Task goal
Given the material below, return only the lines starting at the line with "green cross: rotated" and ending at the line with "red line: rotated 11 degrees counterclockwise", exactly as they appear.

Dataset content
________
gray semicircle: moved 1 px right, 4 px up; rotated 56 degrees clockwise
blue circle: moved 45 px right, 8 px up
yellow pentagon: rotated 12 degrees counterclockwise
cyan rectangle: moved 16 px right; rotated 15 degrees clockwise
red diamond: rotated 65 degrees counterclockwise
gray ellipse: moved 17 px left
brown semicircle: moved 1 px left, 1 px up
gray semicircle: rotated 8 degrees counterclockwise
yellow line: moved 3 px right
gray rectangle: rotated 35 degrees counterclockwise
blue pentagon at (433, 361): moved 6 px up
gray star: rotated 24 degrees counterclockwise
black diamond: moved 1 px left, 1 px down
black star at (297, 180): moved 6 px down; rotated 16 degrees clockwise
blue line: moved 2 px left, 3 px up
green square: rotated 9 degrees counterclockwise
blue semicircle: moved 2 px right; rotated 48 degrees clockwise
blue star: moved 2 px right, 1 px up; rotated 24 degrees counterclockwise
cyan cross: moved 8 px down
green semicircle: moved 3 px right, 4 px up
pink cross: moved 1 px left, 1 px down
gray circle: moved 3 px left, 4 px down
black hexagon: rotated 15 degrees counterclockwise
________
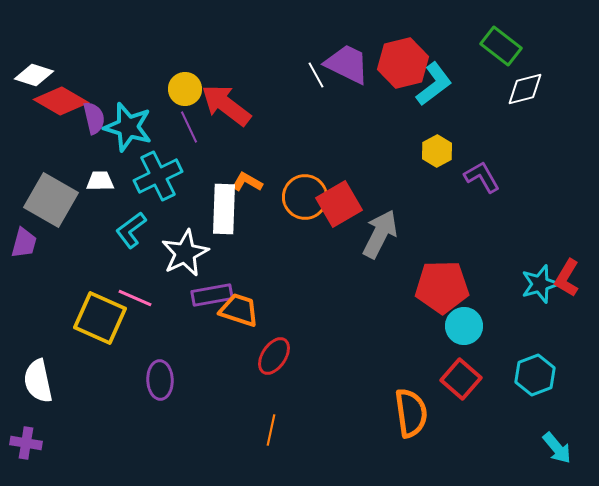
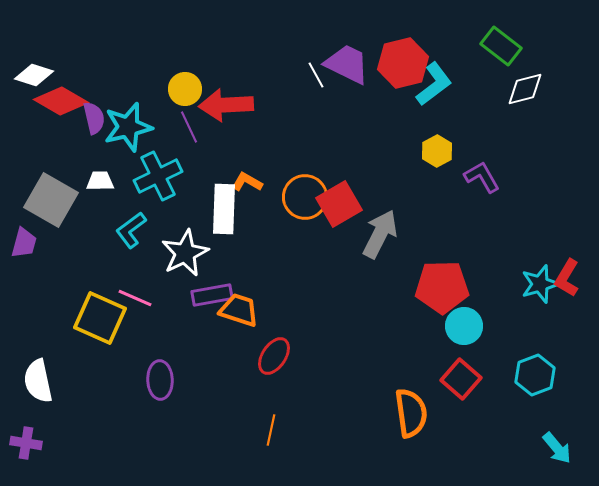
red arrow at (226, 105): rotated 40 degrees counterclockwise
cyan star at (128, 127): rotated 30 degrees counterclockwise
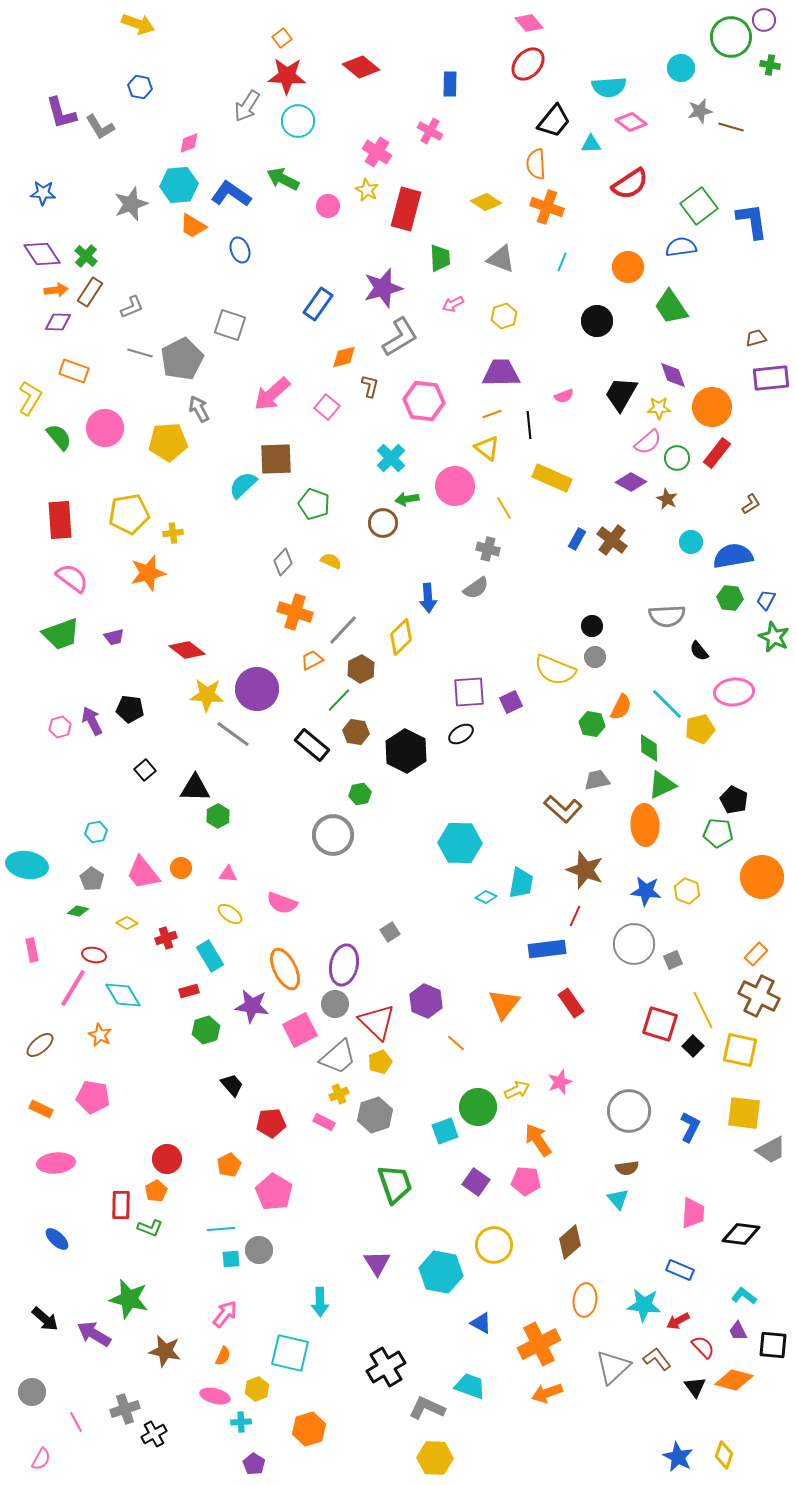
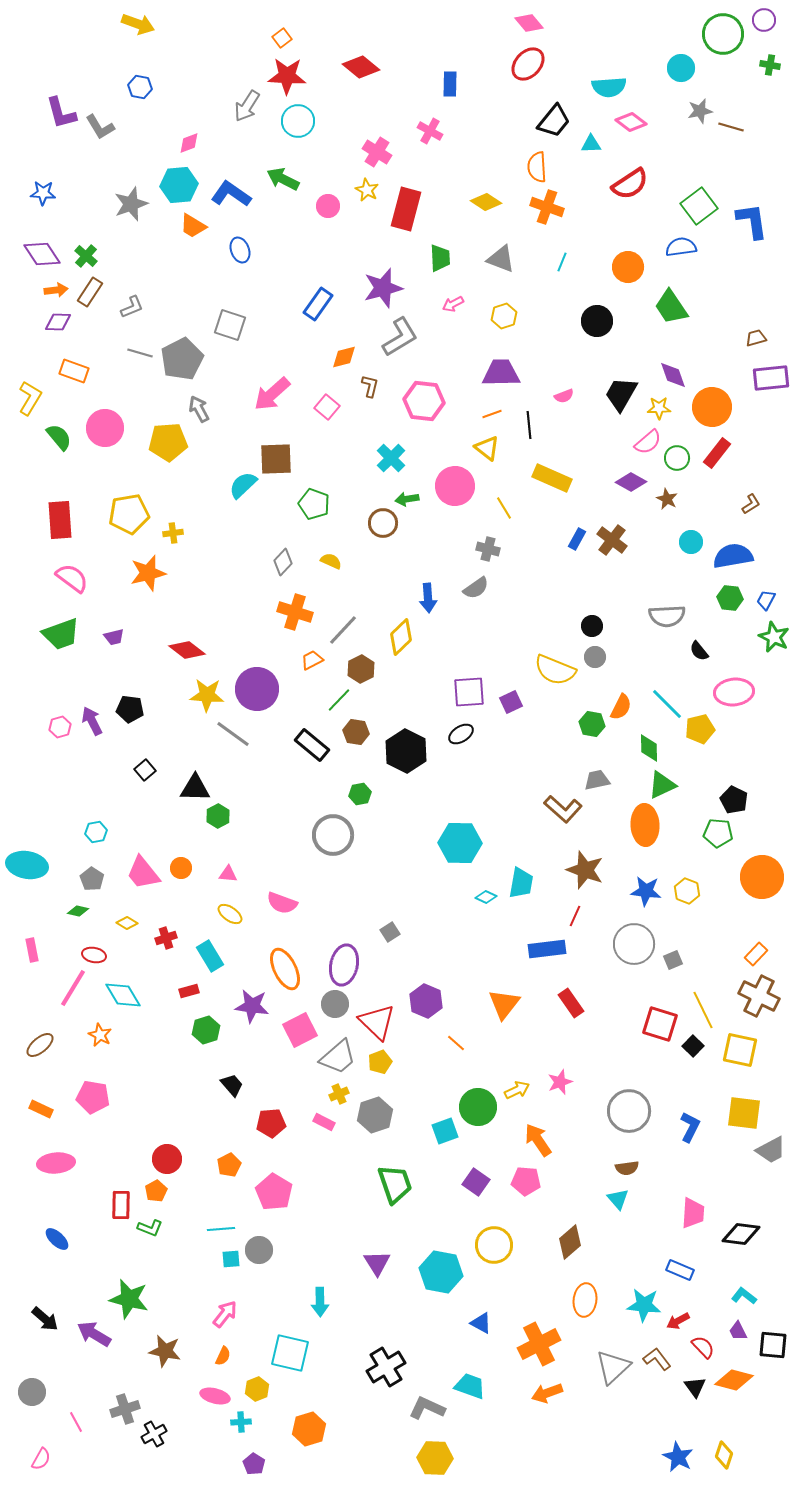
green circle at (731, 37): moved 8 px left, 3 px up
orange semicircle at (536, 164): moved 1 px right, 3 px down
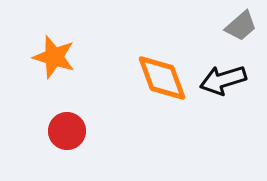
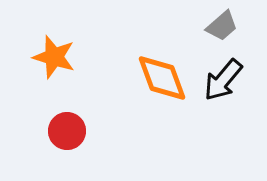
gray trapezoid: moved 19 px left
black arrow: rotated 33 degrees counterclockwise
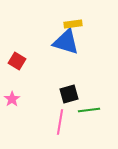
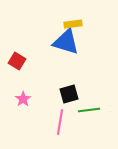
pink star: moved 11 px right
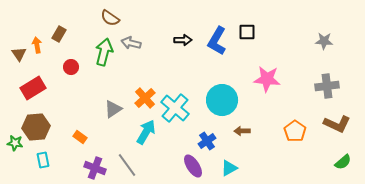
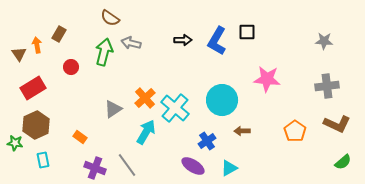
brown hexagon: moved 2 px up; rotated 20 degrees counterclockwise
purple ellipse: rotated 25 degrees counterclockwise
________
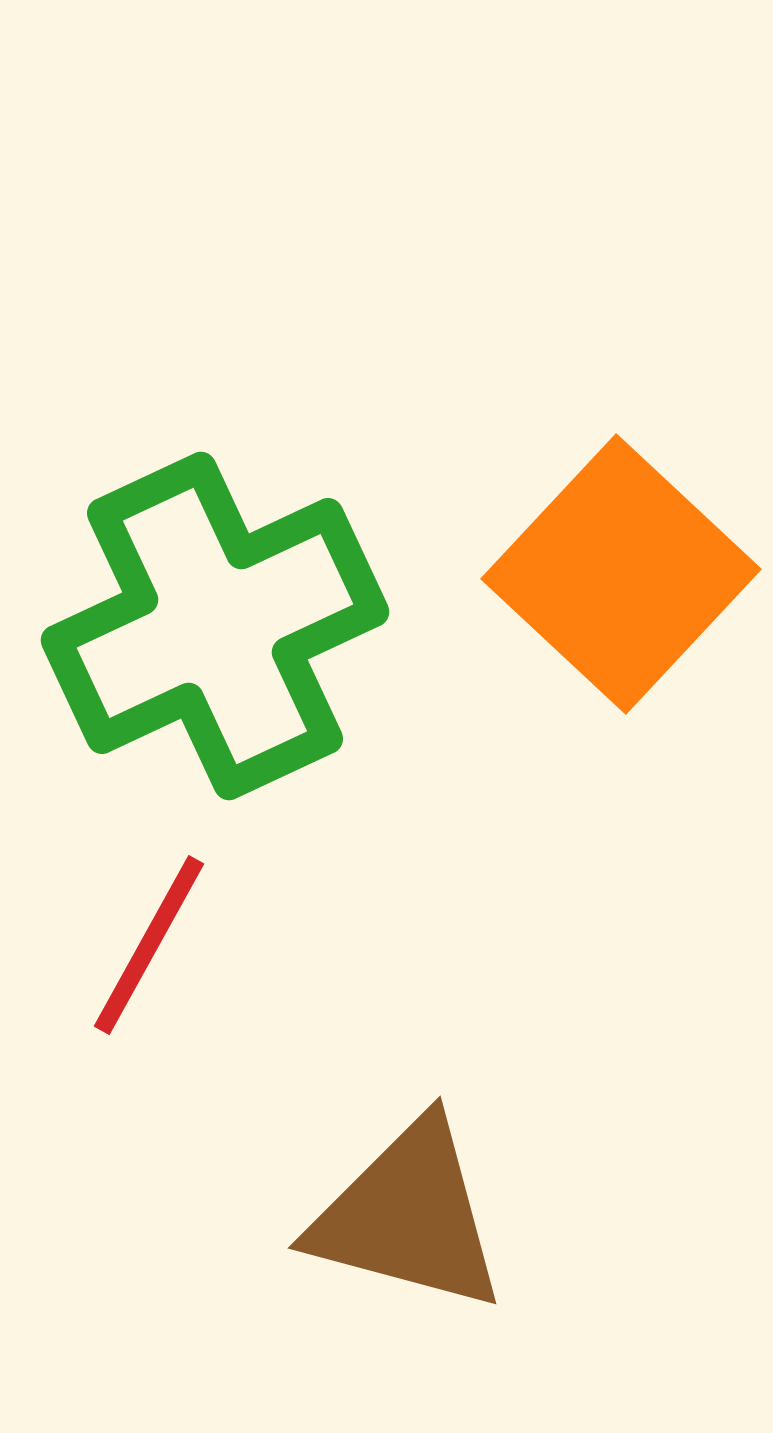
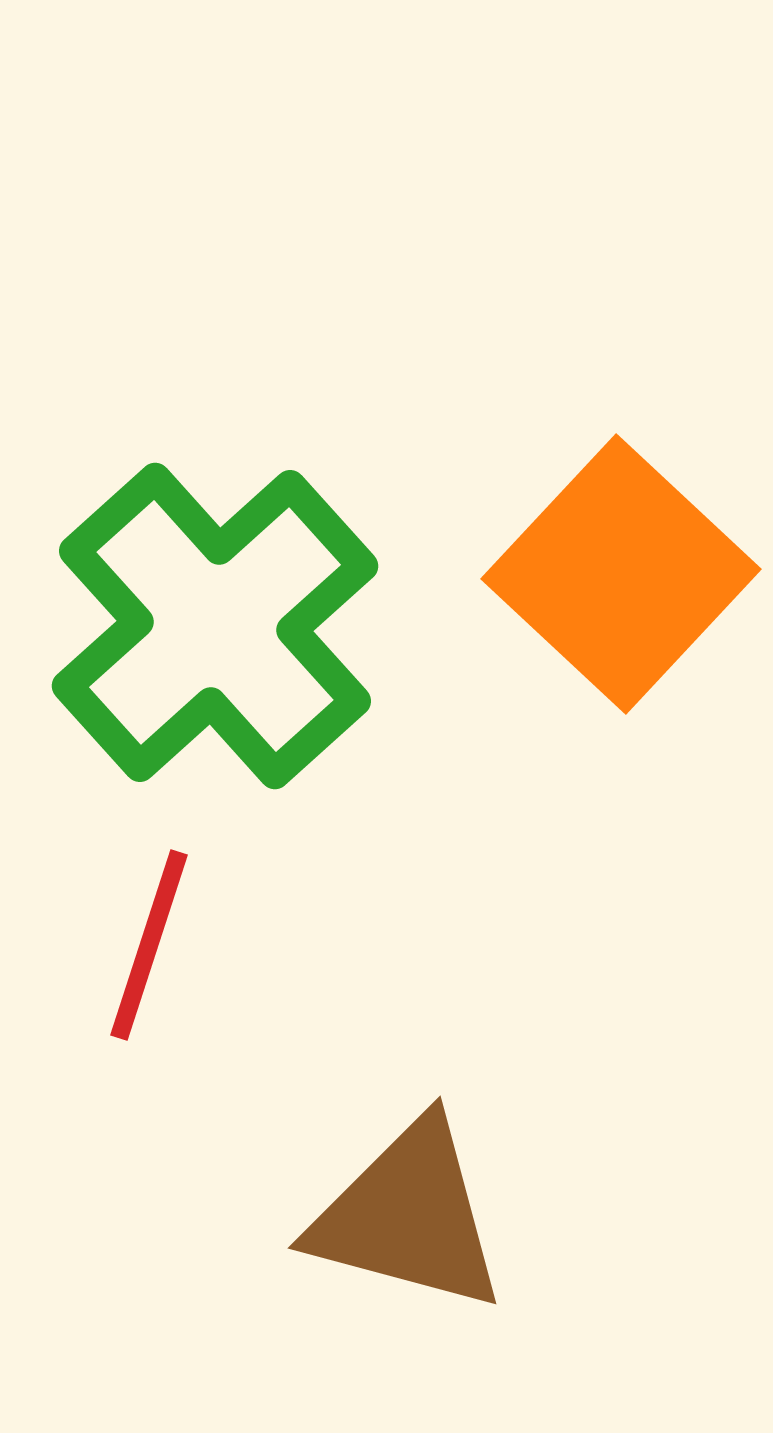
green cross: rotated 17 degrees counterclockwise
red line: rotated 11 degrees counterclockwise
________
Answer space
green cross: rotated 17 degrees counterclockwise
red line: rotated 11 degrees counterclockwise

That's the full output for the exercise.